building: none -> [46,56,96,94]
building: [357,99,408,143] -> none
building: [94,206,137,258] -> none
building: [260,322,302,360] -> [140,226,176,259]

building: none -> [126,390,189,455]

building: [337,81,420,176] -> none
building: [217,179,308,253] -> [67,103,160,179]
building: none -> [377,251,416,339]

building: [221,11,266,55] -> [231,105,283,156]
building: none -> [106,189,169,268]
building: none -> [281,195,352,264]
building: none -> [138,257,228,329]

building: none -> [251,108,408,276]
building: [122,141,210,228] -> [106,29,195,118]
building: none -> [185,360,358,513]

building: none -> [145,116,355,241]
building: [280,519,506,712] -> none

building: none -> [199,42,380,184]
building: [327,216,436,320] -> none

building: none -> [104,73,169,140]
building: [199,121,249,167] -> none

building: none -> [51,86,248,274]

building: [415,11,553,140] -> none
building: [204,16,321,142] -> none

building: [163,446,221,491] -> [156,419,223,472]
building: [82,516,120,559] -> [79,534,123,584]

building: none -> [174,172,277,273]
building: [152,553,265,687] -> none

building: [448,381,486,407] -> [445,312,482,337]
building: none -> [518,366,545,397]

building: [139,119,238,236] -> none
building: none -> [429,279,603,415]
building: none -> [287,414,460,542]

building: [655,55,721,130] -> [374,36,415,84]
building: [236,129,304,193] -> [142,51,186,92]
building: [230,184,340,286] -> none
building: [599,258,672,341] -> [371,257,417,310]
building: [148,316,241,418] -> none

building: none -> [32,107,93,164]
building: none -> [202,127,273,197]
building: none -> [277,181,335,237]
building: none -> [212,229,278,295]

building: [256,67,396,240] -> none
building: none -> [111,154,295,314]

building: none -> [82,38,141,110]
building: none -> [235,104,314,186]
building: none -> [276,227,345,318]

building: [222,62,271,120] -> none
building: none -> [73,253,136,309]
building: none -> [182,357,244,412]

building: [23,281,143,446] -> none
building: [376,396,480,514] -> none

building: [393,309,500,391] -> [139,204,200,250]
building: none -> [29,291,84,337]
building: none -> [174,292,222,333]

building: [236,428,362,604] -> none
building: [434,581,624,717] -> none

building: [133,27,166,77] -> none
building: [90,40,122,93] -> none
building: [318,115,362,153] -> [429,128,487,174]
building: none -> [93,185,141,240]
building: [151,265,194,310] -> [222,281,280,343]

════════════════════

§ TASK DESCRIPTION:
Each entry must be set down exactly as it appears.

§ TASK OUTPUT:
building: none -> [46,56,96,94]
building: [357,99,408,143] -> none
building: [94,206,137,258] -> none
building: [260,322,302,360] -> [140,226,176,259]

building: none -> [126,390,189,455]

building: [337,81,420,176] -> none
building: [217,179,308,253] -> [67,103,160,179]
building: none -> [377,251,416,339]

building: [221,11,266,55] -> [231,105,283,156]
building: none -> [106,189,169,268]
building: none -> [281,195,352,264]
building: none -> [138,257,228,329]

building: none -> [251,108,408,276]
building: [122,141,210,228] -> [106,29,195,118]
building: none -> [185,360,358,513]

building: none -> [145,116,355,241]
building: [280,519,506,712] -> none

building: none -> [199,42,380,184]
building: [327,216,436,320] -> none

building: none -> [104,73,169,140]
building: [199,121,249,167] -> none

building: none -> [51,86,248,274]

building: [415,11,553,140] -> none
building: [204,16,321,142] -> none

building: [163,446,221,491] -> [156,419,223,472]
building: [82,516,120,559] -> [79,534,123,584]

building: none -> [174,172,277,273]
building: [152,553,265,687] -> none

building: [448,381,486,407] -> [445,312,482,337]
building: none -> [518,366,545,397]

building: [139,119,238,236] -> none
building: none -> [429,279,603,415]
building: none -> [287,414,460,542]

building: [655,55,721,130] -> [374,36,415,84]
building: [236,129,304,193] -> [142,51,186,92]
building: [230,184,340,286] -> none
building: [599,258,672,341] -> [371,257,417,310]
building: [148,316,241,418] -> none

building: none -> [32,107,93,164]
building: none -> [202,127,273,197]
building: none -> [277,181,335,237]
building: none -> [212,229,278,295]

building: [256,67,396,240] -> none
building: none -> [111,154,295,314]

building: none -> [82,38,141,110]
building: none -> [235,104,314,186]
building: none -> [276,227,345,318]

building: [222,62,271,120] -> none
building: none -> [73,253,136,309]
building: none -> [182,357,244,412]

building: [23,281,143,446] -> none
building: [376,396,480,514] -> none

building: [393,309,500,391] -> [139,204,200,250]
building: none -> [29,291,84,337]
building: none -> [174,292,222,333]

building: [236,428,362,604] -> none
building: [434,581,624,717] -> none

building: [133,27,166,77] -> none
building: [90,40,122,93] -> none
building: [318,115,362,153] -> [429,128,487,174]
building: none -> [93,185,141,240]
building: [151,265,194,310] -> [222,281,280,343]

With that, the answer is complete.